Problem description - Keep the pictures out, and restate the listing that follows exactly as written.

Provided material -
========

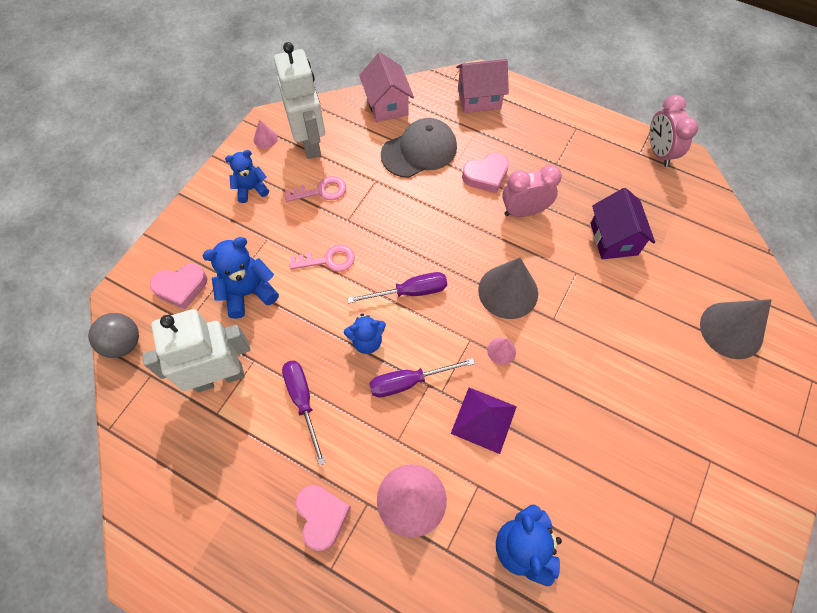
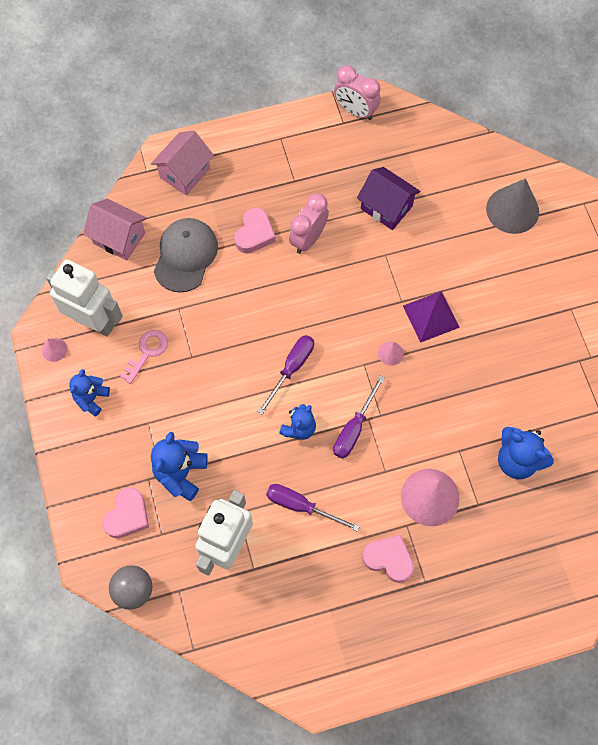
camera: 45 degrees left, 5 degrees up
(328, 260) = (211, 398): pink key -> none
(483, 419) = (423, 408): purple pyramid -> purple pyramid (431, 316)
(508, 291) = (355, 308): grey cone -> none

========

Exercise output -
camera: 45 degrees left, 5 degrees up
(328, 260) = (211, 398): pink key -> none
(483, 419) = (423, 408): purple pyramid -> purple pyramid (431, 316)
(508, 291) = (355, 308): grey cone -> none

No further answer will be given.